TASK GOAL:
Needed from the data below: every line from the one with "black car: 1 -> 3" up to and including the one with "white carrot: 5 -> 7", repeated exactly and with nothing else.

TASK INPUTS:
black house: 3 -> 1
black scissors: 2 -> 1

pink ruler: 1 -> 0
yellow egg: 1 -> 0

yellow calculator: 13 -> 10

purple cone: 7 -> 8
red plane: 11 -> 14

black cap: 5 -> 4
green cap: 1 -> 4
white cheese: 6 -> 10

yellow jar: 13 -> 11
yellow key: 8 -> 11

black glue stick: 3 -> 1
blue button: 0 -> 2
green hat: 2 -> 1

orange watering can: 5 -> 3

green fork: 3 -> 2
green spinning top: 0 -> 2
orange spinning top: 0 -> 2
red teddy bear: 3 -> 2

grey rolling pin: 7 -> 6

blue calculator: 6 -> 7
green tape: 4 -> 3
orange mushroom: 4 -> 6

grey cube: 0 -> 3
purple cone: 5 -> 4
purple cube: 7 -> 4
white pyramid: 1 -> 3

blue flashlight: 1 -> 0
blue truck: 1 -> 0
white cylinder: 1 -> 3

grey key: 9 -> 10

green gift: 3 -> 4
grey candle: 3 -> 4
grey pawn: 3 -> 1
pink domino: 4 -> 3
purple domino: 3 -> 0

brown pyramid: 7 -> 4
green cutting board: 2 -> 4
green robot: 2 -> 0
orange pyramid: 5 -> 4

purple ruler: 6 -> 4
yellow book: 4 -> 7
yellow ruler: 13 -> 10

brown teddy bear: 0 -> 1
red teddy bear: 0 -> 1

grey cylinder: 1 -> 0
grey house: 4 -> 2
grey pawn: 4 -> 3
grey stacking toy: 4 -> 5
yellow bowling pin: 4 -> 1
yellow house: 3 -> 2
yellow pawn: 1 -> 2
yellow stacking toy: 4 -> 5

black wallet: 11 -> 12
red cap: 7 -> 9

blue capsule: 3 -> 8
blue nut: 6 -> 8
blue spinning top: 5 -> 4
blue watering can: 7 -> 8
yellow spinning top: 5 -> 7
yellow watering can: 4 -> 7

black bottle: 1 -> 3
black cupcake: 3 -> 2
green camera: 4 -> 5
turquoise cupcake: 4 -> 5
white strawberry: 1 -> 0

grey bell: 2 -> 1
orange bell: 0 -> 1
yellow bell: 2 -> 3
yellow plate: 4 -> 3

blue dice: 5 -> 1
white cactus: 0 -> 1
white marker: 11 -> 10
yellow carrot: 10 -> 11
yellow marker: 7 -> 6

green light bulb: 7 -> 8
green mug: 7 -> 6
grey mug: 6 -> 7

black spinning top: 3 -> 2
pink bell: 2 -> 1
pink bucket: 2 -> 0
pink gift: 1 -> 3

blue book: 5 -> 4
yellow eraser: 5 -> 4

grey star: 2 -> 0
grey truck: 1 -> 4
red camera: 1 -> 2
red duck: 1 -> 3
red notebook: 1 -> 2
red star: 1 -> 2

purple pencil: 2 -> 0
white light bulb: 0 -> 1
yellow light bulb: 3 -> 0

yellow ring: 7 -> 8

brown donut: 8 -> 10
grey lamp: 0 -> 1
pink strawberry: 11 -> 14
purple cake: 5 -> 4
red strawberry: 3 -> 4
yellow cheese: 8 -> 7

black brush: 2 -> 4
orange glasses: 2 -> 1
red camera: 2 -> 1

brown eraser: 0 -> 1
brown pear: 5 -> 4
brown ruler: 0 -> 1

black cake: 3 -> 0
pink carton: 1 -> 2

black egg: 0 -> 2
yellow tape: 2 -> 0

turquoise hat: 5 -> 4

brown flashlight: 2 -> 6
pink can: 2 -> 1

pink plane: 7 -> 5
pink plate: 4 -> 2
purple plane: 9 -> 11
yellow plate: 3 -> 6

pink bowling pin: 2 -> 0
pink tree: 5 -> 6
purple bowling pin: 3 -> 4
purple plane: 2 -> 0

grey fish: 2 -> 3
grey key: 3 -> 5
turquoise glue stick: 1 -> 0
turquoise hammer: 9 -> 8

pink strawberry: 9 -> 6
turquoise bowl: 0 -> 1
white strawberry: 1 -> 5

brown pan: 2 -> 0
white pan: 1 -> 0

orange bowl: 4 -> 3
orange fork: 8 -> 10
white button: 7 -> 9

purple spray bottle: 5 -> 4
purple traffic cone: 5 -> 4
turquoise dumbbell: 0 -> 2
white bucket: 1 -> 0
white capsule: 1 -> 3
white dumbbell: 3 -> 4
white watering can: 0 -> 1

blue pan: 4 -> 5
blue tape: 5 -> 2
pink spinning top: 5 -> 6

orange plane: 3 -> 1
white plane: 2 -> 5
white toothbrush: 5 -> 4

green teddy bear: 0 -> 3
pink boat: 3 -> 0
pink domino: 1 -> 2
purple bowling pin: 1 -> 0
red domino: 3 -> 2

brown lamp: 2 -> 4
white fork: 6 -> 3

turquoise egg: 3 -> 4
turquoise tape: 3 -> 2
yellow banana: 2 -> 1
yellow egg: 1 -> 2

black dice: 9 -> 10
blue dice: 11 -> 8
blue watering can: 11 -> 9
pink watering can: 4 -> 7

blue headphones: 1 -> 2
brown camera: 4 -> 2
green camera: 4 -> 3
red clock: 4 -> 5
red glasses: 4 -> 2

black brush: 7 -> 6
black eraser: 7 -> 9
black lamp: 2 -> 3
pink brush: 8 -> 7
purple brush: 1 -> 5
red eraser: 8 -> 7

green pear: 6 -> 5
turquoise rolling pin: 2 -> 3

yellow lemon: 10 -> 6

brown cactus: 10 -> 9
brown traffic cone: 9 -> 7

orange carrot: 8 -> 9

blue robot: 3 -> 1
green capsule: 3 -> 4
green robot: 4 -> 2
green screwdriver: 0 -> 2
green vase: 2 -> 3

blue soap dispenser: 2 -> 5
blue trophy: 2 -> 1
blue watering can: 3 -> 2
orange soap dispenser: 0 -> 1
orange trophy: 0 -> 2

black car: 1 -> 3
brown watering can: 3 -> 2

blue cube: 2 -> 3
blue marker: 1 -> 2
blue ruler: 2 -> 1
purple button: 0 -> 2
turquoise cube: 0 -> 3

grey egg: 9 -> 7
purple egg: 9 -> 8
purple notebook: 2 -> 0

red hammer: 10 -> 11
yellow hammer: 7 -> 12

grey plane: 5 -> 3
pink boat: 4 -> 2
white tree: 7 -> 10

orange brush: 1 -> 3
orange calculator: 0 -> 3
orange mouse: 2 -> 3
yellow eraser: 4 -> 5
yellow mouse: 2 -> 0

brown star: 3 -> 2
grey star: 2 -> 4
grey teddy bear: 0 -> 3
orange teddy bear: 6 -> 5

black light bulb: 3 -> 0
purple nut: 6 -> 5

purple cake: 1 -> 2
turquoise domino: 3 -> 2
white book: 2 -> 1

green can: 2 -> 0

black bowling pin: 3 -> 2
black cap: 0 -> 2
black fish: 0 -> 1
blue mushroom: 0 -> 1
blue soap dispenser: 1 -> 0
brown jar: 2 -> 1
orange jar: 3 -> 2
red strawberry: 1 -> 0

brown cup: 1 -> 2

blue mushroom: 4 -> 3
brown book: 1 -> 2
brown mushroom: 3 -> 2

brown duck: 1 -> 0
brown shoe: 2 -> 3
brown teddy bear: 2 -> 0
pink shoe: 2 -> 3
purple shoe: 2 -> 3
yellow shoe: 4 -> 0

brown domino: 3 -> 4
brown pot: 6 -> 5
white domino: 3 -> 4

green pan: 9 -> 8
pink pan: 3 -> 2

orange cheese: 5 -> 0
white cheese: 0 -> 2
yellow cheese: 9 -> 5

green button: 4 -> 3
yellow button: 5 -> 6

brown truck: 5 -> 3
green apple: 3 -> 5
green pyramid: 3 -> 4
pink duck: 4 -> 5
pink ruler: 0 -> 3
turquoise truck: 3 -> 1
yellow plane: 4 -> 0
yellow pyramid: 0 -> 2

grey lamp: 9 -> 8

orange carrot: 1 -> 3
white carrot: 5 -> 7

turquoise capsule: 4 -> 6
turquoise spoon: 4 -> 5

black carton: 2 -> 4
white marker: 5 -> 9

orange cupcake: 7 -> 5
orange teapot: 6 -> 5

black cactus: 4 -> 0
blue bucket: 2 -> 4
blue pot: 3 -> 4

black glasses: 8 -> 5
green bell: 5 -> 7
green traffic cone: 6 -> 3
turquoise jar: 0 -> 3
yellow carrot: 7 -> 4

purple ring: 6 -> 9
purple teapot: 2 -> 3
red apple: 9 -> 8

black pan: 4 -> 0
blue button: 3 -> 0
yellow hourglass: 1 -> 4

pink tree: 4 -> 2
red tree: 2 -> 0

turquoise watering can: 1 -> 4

EXERCISE RESULT:
black car: 1 -> 3
brown watering can: 3 -> 2

blue cube: 2 -> 3
blue marker: 1 -> 2
blue ruler: 2 -> 1
purple button: 0 -> 2
turquoise cube: 0 -> 3

grey egg: 9 -> 7
purple egg: 9 -> 8
purple notebook: 2 -> 0

red hammer: 10 -> 11
yellow hammer: 7 -> 12

grey plane: 5 -> 3
pink boat: 4 -> 2
white tree: 7 -> 10

orange brush: 1 -> 3
orange calculator: 0 -> 3
orange mouse: 2 -> 3
yellow eraser: 4 -> 5
yellow mouse: 2 -> 0

brown star: 3 -> 2
grey star: 2 -> 4
grey teddy bear: 0 -> 3
orange teddy bear: 6 -> 5

black light bulb: 3 -> 0
purple nut: 6 -> 5

purple cake: 1 -> 2
turquoise domino: 3 -> 2
white book: 2 -> 1

green can: 2 -> 0

black bowling pin: 3 -> 2
black cap: 0 -> 2
black fish: 0 -> 1
blue mushroom: 0 -> 1
blue soap dispenser: 1 -> 0
brown jar: 2 -> 1
orange jar: 3 -> 2
red strawberry: 1 -> 0

brown cup: 1 -> 2

blue mushroom: 4 -> 3
brown book: 1 -> 2
brown mushroom: 3 -> 2

brown duck: 1 -> 0
brown shoe: 2 -> 3
brown teddy bear: 2 -> 0
pink shoe: 2 -> 3
purple shoe: 2 -> 3
yellow shoe: 4 -> 0

brown domino: 3 -> 4
brown pot: 6 -> 5
white domino: 3 -> 4

green pan: 9 -> 8
pink pan: 3 -> 2

orange cheese: 5 -> 0
white cheese: 0 -> 2
yellow cheese: 9 -> 5

green button: 4 -> 3
yellow button: 5 -> 6

brown truck: 5 -> 3
green apple: 3 -> 5
green pyramid: 3 -> 4
pink duck: 4 -> 5
pink ruler: 0 -> 3
turquoise truck: 3 -> 1
yellow plane: 4 -> 0
yellow pyramid: 0 -> 2

grey lamp: 9 -> 8

orange carrot: 1 -> 3
white carrot: 5 -> 7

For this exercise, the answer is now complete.